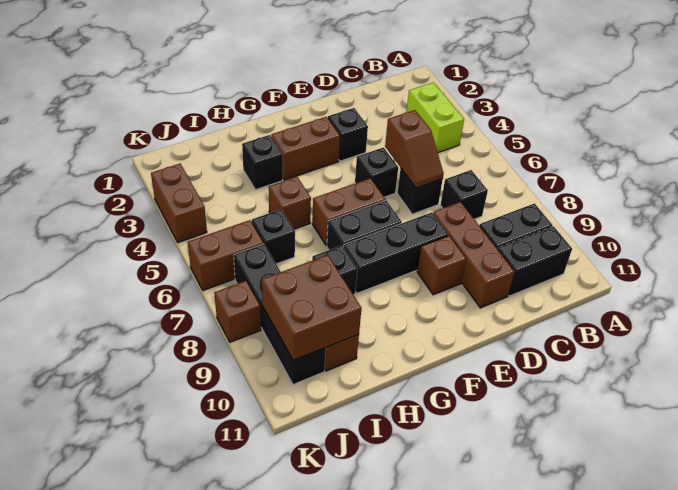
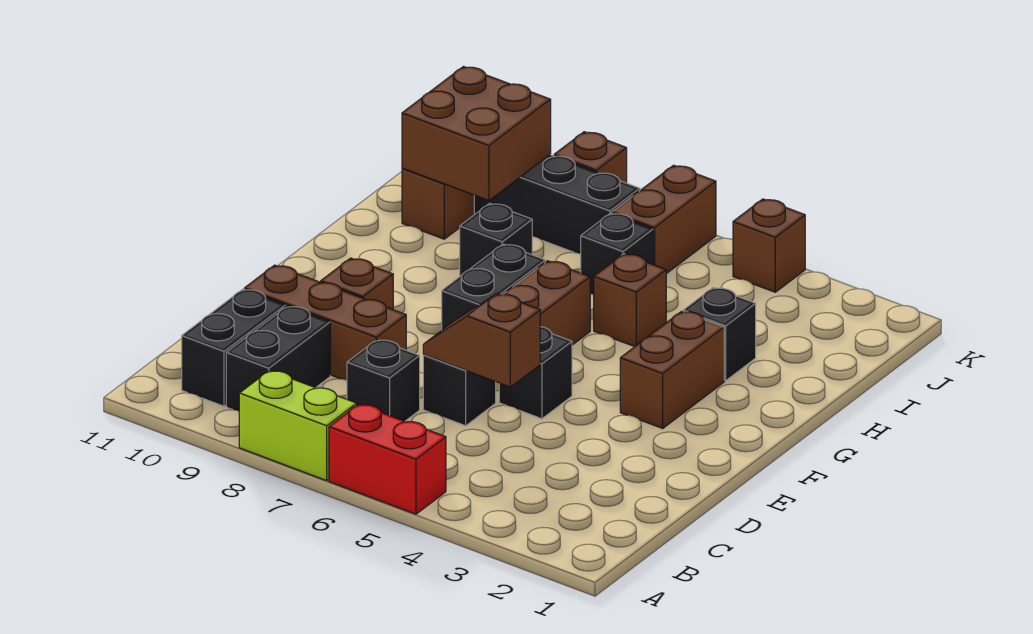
none -> red 1x2 brick [329,404,446,514]
lime 1x2 brick [406,82,464,152] -> lime 1x2 brick moved to [239,370,357,481]
black 1x1 brick [328,108,368,161] -> none
black 1x3 brick [343,212,448,293] -> none
brown 1x2 brick [151,164,207,243] -> brown 1x1 brick [733,199,805,292]

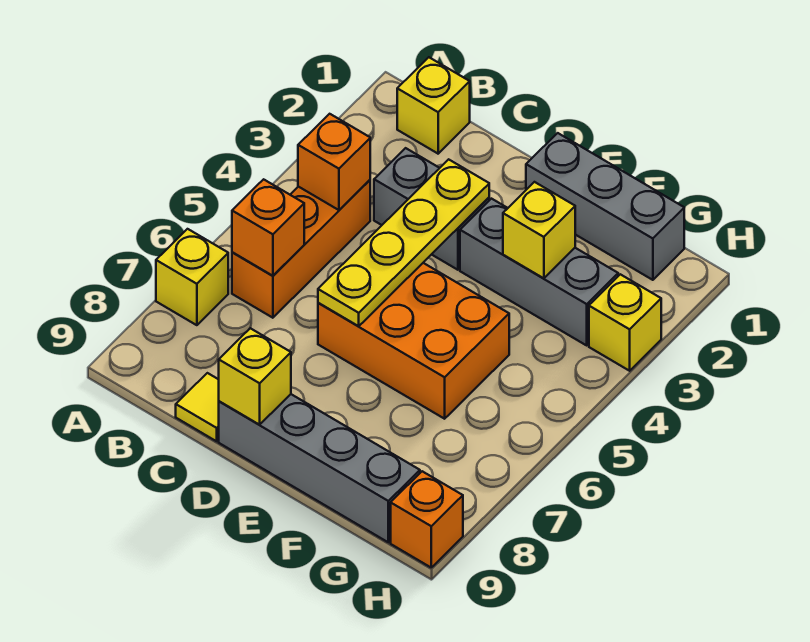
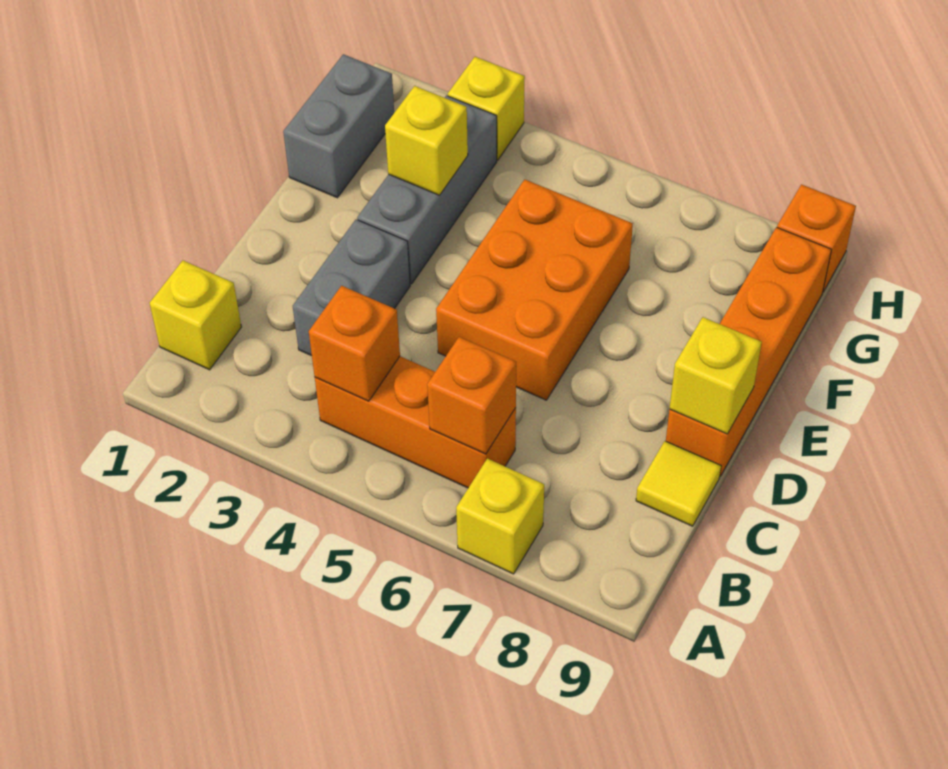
yellow 1x4 plate [318,159,489,326] -> none
grey 1x4 brick [219,394,420,542] -> orange 1x4 brick [666,227,832,476]
grey 1x3 brick [526,133,684,280] -> grey 1x2 brick [283,54,394,198]

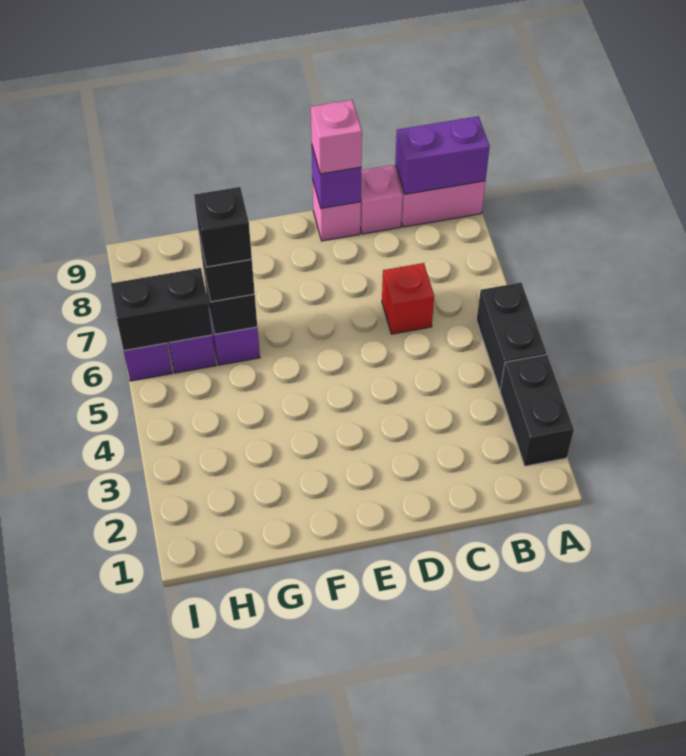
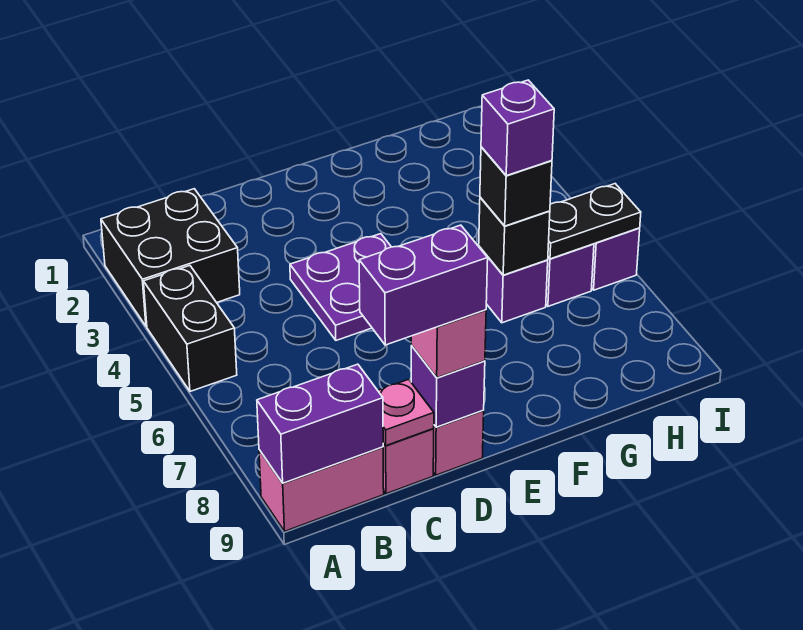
black 1x2 brick [500,354,574,466] -> black 2x2 brick [101,189,240,326]
red 1x1 brick [382,263,434,334] -> none
none -> pink 1x1 plate [378,379,434,446]
none -> purple 1x2 brick [359,225,488,345]
none -> purple 2x2 plate [290,234,391,340]
black 1x1 brick [194,187,252,267] -> purple 1x1 brick [481,80,554,176]
black 1x2 brick [111,268,212,351] -> black 1x2 plate [548,184,641,259]

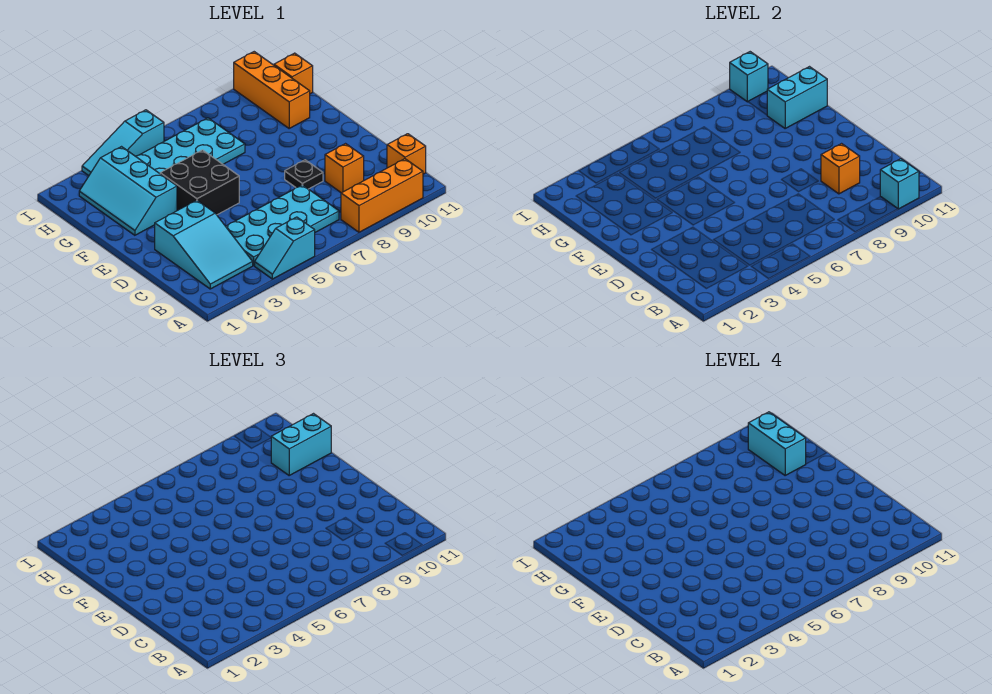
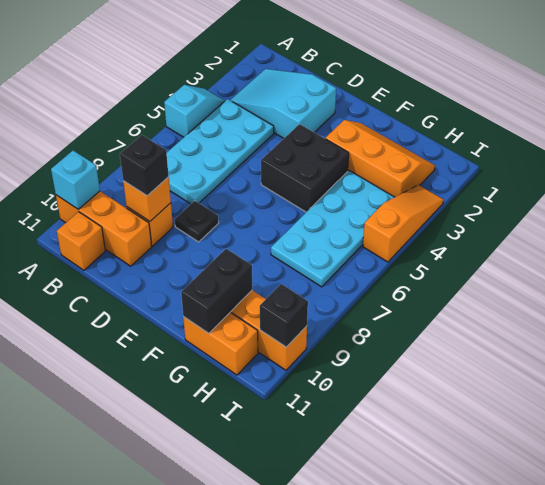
orange 1x3 brick [341,159,423,232] -> orange 1x3 brick turned to [56,191,152,266]
none -> black 1x1 brick [120,135,169,196]
cyan 2x3 slope [79,147,177,235] -> orange 2x3 slope [325,120,435,197]
cyan 1x2 brick [767,67,827,128] -> black 1x2 brick [181,249,252,333]
cyan 1x2 brick [271,414,331,475] -> none
cyan 1x2 brick [748,412,806,475] -> none
orange 1x1 brick [274,53,313,94] -> orange 1x2 brick [183,312,258,375]
cyan 1x3 slope [82,110,164,176] -> orange 1x3 slope [363,185,443,262]
cyan 1x1 brick [730,52,768,102] -> black 1x1 brick [260,284,308,347]

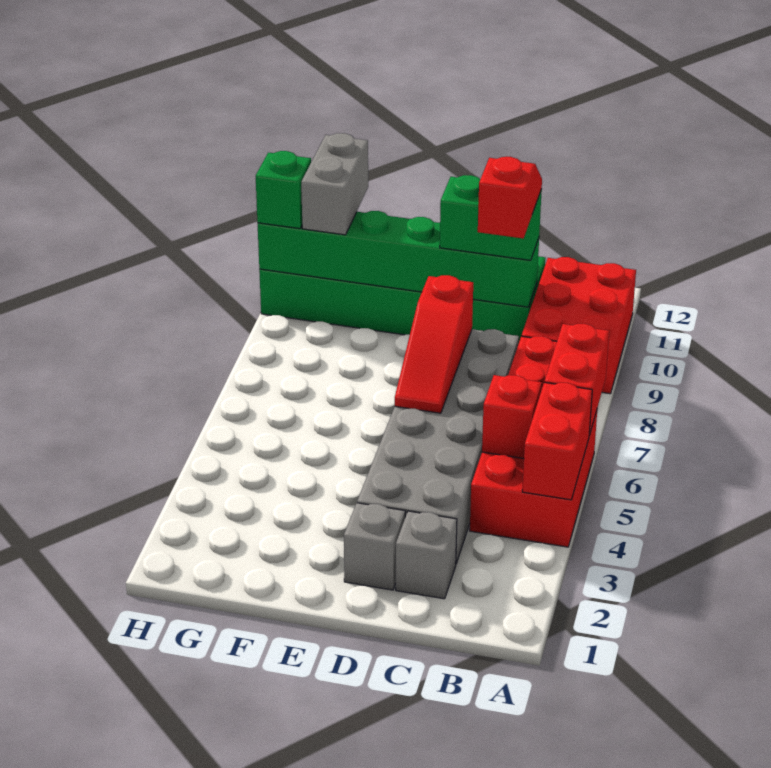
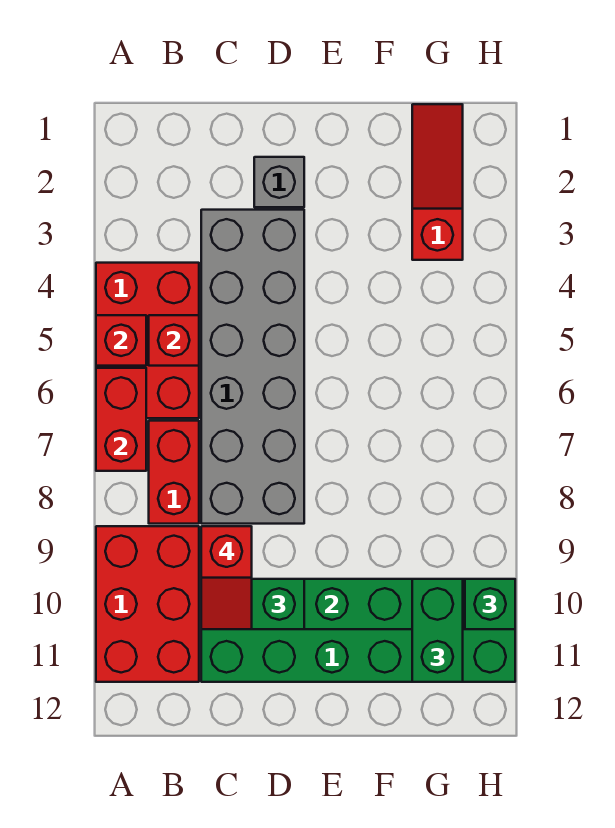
red 1x2 brick [522,383,592,500] -> red 1x1 brick [96,315,146,366]
grey 1x1 brick [396,511,457,599] -> none
red 1x3 slope [395,275,473,413] -> red 1x3 slope moved to [412,104,463,260]
grey 1x2 brick [301,133,368,235] -> green 1x2 brick [412,579,463,682]

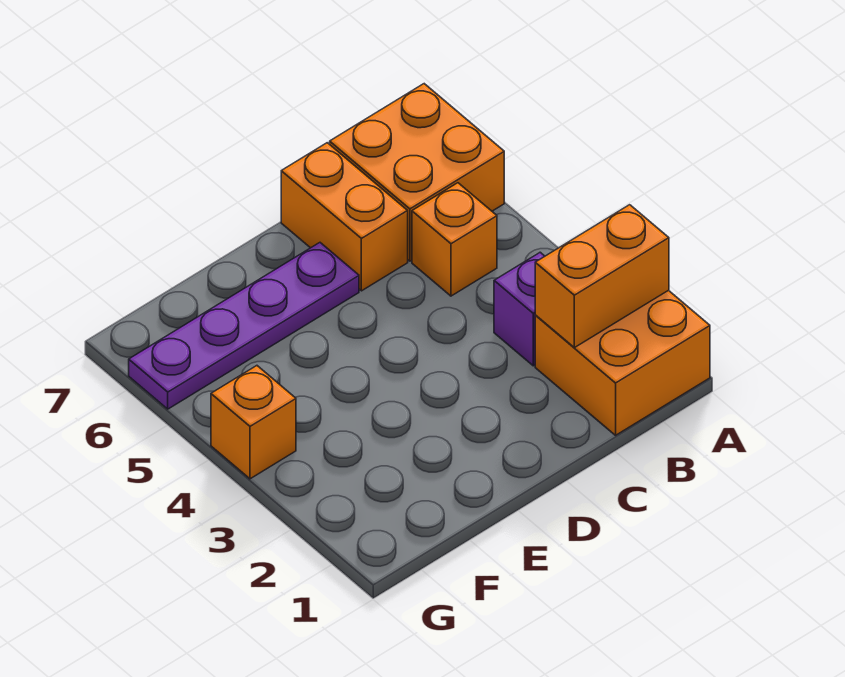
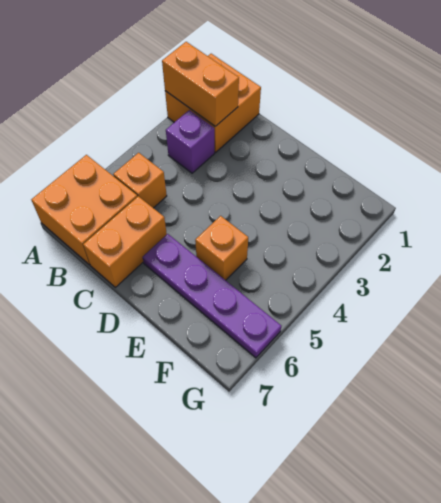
orange 1x1 brick [211,366,296,479] -> orange 1x1 brick moved to [195,216,248,280]

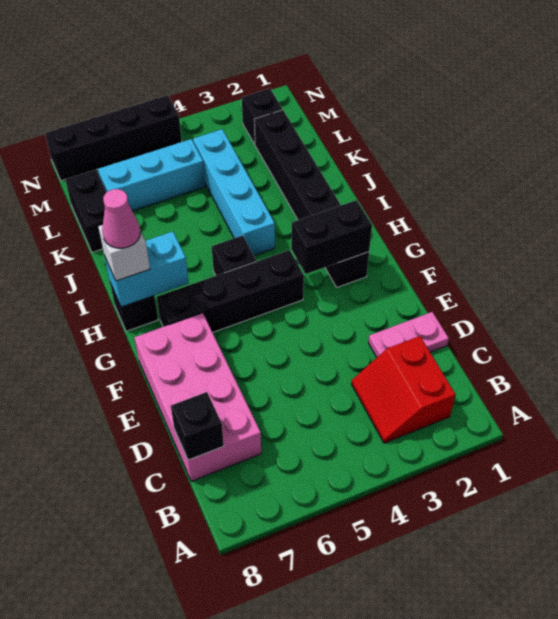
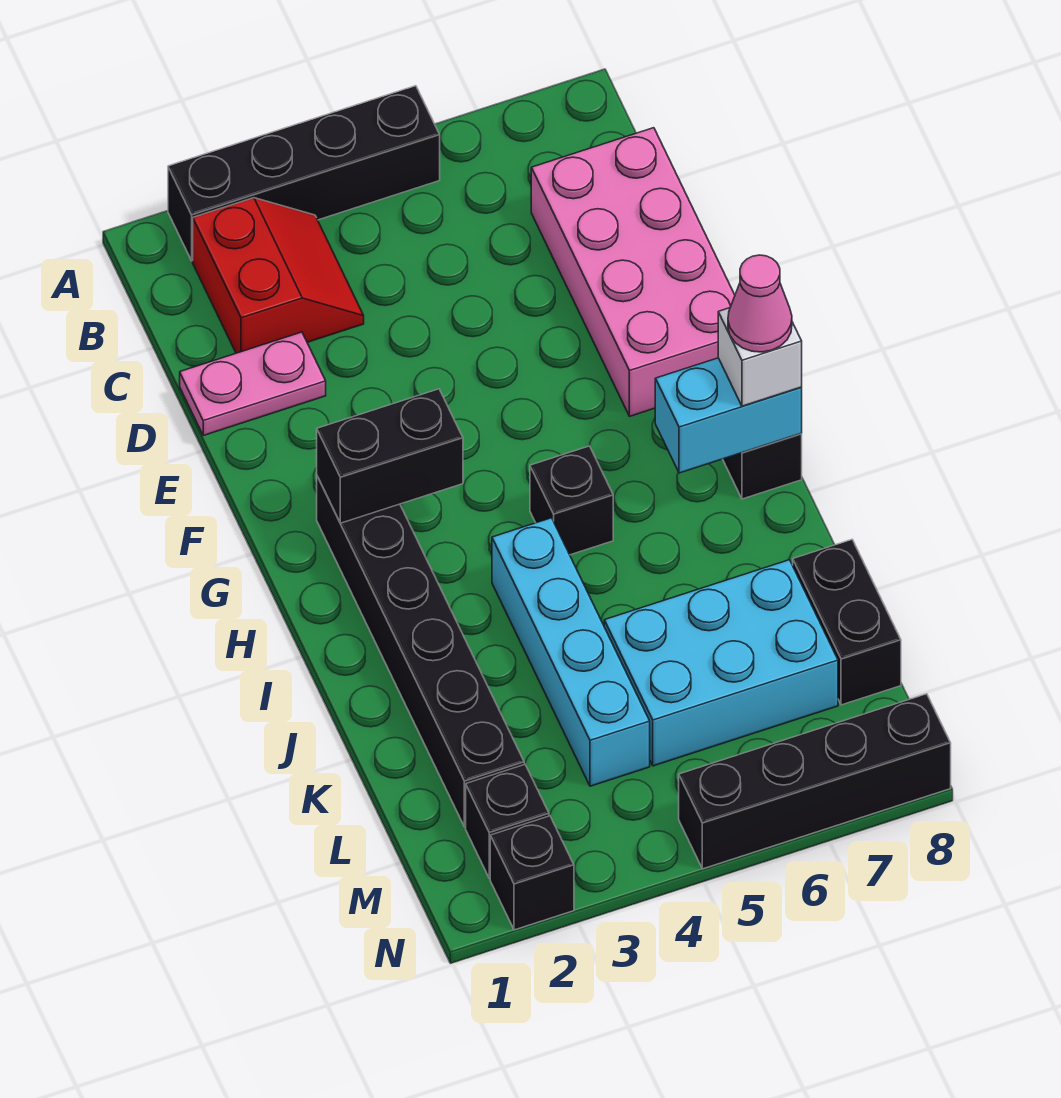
black 1x1 brick [171,392,224,460] -> black 1x1 brick moved to [490,816,574,930]
black 1x4 brick [157,250,304,333] -> black 1x4 brick moved to [168,86,440,261]
cyan 1x3 brick [98,139,205,211] -> cyan 2x3 brick [604,560,838,766]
•••
EXERCISE PROMPT: In the data above, find the line containing "cyan 2x3 slope" and the line containing "red 1x2 brick [522,383,592,500]". Repeat those two lines and everything between them exactly, minus the pictures.

OUTPUT FOR THIS EXERCISE:
cyan 2x3 slope [79,147,177,235] -> orange 2x3 slope [325,120,435,197]
cyan 1x2 brick [767,67,827,128] -> black 1x2 brick [181,249,252,333]
cyan 1x2 brick [271,414,331,475] -> none
cyan 1x2 brick [748,412,806,475] -> none
orange 1x1 brick [274,53,313,94] -> orange 1x2 brick [183,312,258,375]
cyan 1x3 slope [82,110,164,176] -> orange 1x3 slope [363,185,443,262]
cyan 1x1 brick [730,52,768,102] -> black 1x1 brick [260,284,308,347]

red 1x2 brick [522,383,592,500] -> red 1x1 brick [96,315,146,366]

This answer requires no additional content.